*Job*:
Once you have read the records, write them out again exactly.

*Records*:
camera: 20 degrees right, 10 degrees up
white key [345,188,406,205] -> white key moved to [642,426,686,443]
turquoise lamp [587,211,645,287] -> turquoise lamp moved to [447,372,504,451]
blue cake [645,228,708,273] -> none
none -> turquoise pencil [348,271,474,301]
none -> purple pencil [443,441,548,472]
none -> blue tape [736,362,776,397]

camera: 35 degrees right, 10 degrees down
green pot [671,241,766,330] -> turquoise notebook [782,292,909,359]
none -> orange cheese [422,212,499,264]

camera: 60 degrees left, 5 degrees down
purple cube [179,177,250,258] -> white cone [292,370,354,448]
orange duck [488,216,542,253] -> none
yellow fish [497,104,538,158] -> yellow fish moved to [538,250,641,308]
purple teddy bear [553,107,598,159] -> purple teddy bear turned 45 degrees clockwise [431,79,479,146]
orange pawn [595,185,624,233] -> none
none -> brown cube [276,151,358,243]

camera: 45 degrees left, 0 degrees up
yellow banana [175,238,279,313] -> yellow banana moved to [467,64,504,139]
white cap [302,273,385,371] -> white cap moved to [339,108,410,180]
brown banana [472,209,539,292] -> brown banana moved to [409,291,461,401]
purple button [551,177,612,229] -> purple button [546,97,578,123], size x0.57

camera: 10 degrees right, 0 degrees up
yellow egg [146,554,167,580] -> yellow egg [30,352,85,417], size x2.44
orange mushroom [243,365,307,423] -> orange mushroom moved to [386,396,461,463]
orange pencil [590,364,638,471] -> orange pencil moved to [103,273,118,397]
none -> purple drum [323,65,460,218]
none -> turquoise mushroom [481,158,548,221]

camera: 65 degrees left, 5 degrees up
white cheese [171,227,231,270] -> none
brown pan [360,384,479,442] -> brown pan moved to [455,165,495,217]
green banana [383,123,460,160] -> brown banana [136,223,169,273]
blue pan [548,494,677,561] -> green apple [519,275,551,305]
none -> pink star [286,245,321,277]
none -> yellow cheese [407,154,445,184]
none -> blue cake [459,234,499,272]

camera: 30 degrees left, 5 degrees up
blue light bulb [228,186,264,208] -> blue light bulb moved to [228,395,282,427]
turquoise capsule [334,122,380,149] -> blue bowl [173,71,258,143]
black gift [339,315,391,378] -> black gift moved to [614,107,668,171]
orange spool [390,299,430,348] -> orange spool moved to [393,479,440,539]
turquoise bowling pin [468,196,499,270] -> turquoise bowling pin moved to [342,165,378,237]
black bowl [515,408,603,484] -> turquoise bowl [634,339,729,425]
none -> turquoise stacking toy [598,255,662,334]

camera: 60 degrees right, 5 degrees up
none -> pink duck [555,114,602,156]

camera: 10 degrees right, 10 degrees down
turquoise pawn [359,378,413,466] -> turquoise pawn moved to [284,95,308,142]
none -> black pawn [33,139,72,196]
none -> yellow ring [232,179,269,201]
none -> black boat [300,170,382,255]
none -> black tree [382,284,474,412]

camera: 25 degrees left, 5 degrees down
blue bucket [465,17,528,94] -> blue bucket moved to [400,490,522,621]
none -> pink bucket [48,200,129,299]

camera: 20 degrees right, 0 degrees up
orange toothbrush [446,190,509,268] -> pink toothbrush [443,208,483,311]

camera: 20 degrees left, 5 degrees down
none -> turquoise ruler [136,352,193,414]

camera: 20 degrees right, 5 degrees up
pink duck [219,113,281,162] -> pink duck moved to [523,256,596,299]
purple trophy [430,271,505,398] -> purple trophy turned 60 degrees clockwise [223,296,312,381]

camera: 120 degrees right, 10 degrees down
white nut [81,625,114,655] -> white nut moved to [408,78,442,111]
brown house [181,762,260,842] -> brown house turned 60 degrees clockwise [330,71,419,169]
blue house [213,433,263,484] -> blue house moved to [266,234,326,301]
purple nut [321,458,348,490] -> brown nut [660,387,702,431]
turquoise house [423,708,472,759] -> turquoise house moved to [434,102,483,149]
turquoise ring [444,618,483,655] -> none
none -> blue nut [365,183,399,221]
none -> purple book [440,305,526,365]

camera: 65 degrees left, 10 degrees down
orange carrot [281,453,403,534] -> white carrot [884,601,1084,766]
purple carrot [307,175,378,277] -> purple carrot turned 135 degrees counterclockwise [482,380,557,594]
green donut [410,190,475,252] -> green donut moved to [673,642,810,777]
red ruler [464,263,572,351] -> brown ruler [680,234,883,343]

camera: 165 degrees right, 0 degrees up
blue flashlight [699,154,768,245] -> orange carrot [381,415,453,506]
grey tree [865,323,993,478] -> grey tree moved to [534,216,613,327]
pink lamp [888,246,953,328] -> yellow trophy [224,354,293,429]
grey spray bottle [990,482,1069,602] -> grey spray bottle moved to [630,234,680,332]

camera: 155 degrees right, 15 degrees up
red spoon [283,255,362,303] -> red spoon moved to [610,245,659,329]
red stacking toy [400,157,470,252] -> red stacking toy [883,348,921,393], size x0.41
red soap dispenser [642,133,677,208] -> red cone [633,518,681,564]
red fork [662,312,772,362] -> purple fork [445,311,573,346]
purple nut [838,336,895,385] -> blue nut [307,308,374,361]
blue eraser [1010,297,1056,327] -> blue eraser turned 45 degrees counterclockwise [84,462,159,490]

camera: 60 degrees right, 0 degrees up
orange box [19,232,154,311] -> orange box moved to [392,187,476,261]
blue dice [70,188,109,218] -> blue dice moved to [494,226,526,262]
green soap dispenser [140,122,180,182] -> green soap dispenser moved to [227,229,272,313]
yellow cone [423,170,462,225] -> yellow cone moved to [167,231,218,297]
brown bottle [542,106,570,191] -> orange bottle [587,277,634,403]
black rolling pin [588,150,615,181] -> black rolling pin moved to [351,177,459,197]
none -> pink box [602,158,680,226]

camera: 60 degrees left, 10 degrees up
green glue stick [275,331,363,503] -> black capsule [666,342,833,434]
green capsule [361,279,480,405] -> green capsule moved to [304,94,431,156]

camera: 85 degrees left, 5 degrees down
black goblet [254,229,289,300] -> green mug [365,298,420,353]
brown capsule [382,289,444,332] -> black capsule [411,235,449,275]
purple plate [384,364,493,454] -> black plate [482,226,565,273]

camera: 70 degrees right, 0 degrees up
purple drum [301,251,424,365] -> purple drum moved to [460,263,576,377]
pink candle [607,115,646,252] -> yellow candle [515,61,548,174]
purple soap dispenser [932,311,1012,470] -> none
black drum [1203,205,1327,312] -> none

*Task answer*:
camera: 20 degrees right, 10 degrees up
white key [345,188,406,205] -> white key moved to [642,426,686,443]
turquoise lamp [587,211,645,287] -> turquoise lamp moved to [447,372,504,451]
blue cake [645,228,708,273] -> none
none -> turquoise pencil [348,271,474,301]
none -> purple pencil [443,441,548,472]
none -> blue tape [736,362,776,397]

camera: 35 degrees right, 10 degrees down
green pot [671,241,766,330] -> turquoise notebook [782,292,909,359]
none -> orange cheese [422,212,499,264]

camera: 60 degrees left, 5 degrees down
purple cube [179,177,250,258] -> white cone [292,370,354,448]
orange duck [488,216,542,253] -> none
yellow fish [497,104,538,158] -> yellow fish moved to [538,250,641,308]
purple teddy bear [553,107,598,159] -> purple teddy bear turned 45 degrees clockwise [431,79,479,146]
orange pawn [595,185,624,233] -> none
none -> brown cube [276,151,358,243]

camera: 45 degrees left, 0 degrees up
yellow banana [175,238,279,313] -> yellow banana moved to [467,64,504,139]
white cap [302,273,385,371] -> white cap moved to [339,108,410,180]
brown banana [472,209,539,292] -> brown banana moved to [409,291,461,401]
purple button [551,177,612,229] -> purple button [546,97,578,123], size x0.57

camera: 10 degrees right, 0 degrees up
yellow egg [146,554,167,580] -> yellow egg [30,352,85,417], size x2.44
orange mushroom [243,365,307,423] -> orange mushroom moved to [386,396,461,463]
orange pencil [590,364,638,471] -> orange pencil moved to [103,273,118,397]
none -> purple drum [323,65,460,218]
none -> turquoise mushroom [481,158,548,221]

camera: 65 degrees left, 5 degrees up
white cheese [171,227,231,270] -> none
brown pan [360,384,479,442] -> brown pan moved to [455,165,495,217]
green banana [383,123,460,160] -> brown banana [136,223,169,273]
blue pan [548,494,677,561] -> green apple [519,275,551,305]
none -> pink star [286,245,321,277]
none -> yellow cheese [407,154,445,184]
none -> blue cake [459,234,499,272]

camera: 30 degrees left, 5 degrees up
blue light bulb [228,186,264,208] -> blue light bulb moved to [228,395,282,427]
turquoise capsule [334,122,380,149] -> blue bowl [173,71,258,143]
black gift [339,315,391,378] -> black gift moved to [614,107,668,171]
orange spool [390,299,430,348] -> orange spool moved to [393,479,440,539]
turquoise bowling pin [468,196,499,270] -> turquoise bowling pin moved to [342,165,378,237]
black bowl [515,408,603,484] -> turquoise bowl [634,339,729,425]
none -> turquoise stacking toy [598,255,662,334]

camera: 60 degrees right, 5 degrees up
none -> pink duck [555,114,602,156]

camera: 10 degrees right, 10 degrees down
turquoise pawn [359,378,413,466] -> turquoise pawn moved to [284,95,308,142]
none -> black pawn [33,139,72,196]
none -> yellow ring [232,179,269,201]
none -> black boat [300,170,382,255]
none -> black tree [382,284,474,412]

camera: 25 degrees left, 5 degrees down
blue bucket [465,17,528,94] -> blue bucket moved to [400,490,522,621]
none -> pink bucket [48,200,129,299]

camera: 20 degrees right, 0 degrees up
orange toothbrush [446,190,509,268] -> pink toothbrush [443,208,483,311]

camera: 20 degrees left, 5 degrees down
none -> turquoise ruler [136,352,193,414]

camera: 20 degrees right, 5 degrees up
pink duck [219,113,281,162] -> pink duck moved to [523,256,596,299]
purple trophy [430,271,505,398] -> purple trophy turned 60 degrees clockwise [223,296,312,381]

camera: 120 degrees right, 10 degrees down
white nut [81,625,114,655] -> white nut moved to [408,78,442,111]
brown house [181,762,260,842] -> brown house turned 60 degrees clockwise [330,71,419,169]
blue house [213,433,263,484] -> blue house moved to [266,234,326,301]
purple nut [321,458,348,490] -> brown nut [660,387,702,431]
turquoise house [423,708,472,759] -> turquoise house moved to [434,102,483,149]
turquoise ring [444,618,483,655] -> none
none -> blue nut [365,183,399,221]
none -> purple book [440,305,526,365]

camera: 65 degrees left, 10 degrees down
orange carrot [281,453,403,534] -> white carrot [884,601,1084,766]
purple carrot [307,175,378,277] -> purple carrot turned 135 degrees counterclockwise [482,380,557,594]
green donut [410,190,475,252] -> green donut moved to [673,642,810,777]
red ruler [464,263,572,351] -> brown ruler [680,234,883,343]

camera: 165 degrees right, 0 degrees up
blue flashlight [699,154,768,245] -> orange carrot [381,415,453,506]
grey tree [865,323,993,478] -> grey tree moved to [534,216,613,327]
pink lamp [888,246,953,328] -> yellow trophy [224,354,293,429]
grey spray bottle [990,482,1069,602] -> grey spray bottle moved to [630,234,680,332]

camera: 155 degrees right, 15 degrees up
red spoon [283,255,362,303] -> red spoon moved to [610,245,659,329]
red stacking toy [400,157,470,252] -> red stacking toy [883,348,921,393], size x0.41
red soap dispenser [642,133,677,208] -> red cone [633,518,681,564]
red fork [662,312,772,362] -> purple fork [445,311,573,346]
purple nut [838,336,895,385] -> blue nut [307,308,374,361]
blue eraser [1010,297,1056,327] -> blue eraser turned 45 degrees counterclockwise [84,462,159,490]

camera: 60 degrees right, 0 degrees up
orange box [19,232,154,311] -> orange box moved to [392,187,476,261]
blue dice [70,188,109,218] -> blue dice moved to [494,226,526,262]
green soap dispenser [140,122,180,182] -> green soap dispenser moved to [227,229,272,313]
yellow cone [423,170,462,225] -> yellow cone moved to [167,231,218,297]
brown bottle [542,106,570,191] -> orange bottle [587,277,634,403]
black rolling pin [588,150,615,181] -> black rolling pin moved to [351,177,459,197]
none -> pink box [602,158,680,226]

camera: 60 degrees left, 10 degrees up
green glue stick [275,331,363,503] -> black capsule [666,342,833,434]
green capsule [361,279,480,405] -> green capsule moved to [304,94,431,156]

camera: 85 degrees left, 5 degrees down
black goblet [254,229,289,300] -> green mug [365,298,420,353]
brown capsule [382,289,444,332] -> black capsule [411,235,449,275]
purple plate [384,364,493,454] -> black plate [482,226,565,273]

camera: 70 degrees right, 0 degrees up
purple drum [301,251,424,365] -> purple drum moved to [460,263,576,377]
pink candle [607,115,646,252] -> yellow candle [515,61,548,174]
purple soap dispenser [932,311,1012,470] -> none
black drum [1203,205,1327,312] -> none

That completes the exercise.